TASK OBJECTIVE: Scan the material below for lines with the word "moved" and report how many there are, with nothing added.

DATA RECORDS:

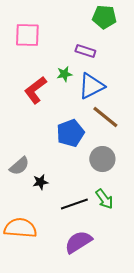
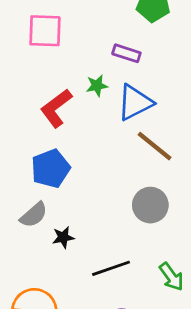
blue pentagon: (70, 133) -> (51, 169), moved
green arrow: (104, 199) -> (171, 277), moved

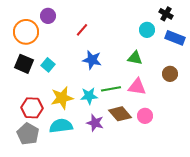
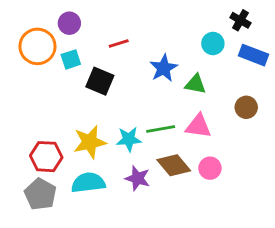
red line: (82, 30) -> (119, 43), turned 32
blue star: (92, 60) -> (164, 68), moved, turned 30
black square: (24, 64) -> (100, 81), moved
cyan square: (48, 65) -> (71, 59), moved, turned 32

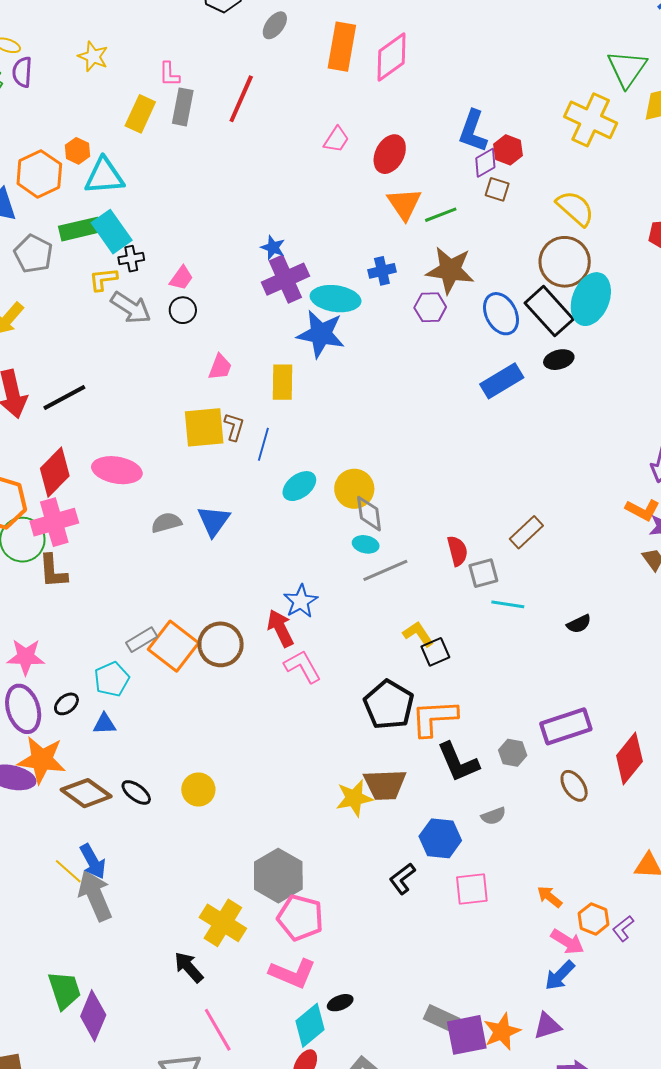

REPLY TO THE TASK: 5